From the line with "black glasses: 3 -> 5" through the final line below, restate each line word for word and return nothing else.

(Exercise input Opens)

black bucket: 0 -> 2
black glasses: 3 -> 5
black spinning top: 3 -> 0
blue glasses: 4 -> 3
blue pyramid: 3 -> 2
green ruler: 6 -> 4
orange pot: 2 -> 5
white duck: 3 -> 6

(Exercise input Closes)

### Reply to the task
black glasses: 3 -> 5
black spinning top: 3 -> 0
blue glasses: 4 -> 3
blue pyramid: 3 -> 2
green ruler: 6 -> 4
orange pot: 2 -> 5
white duck: 3 -> 6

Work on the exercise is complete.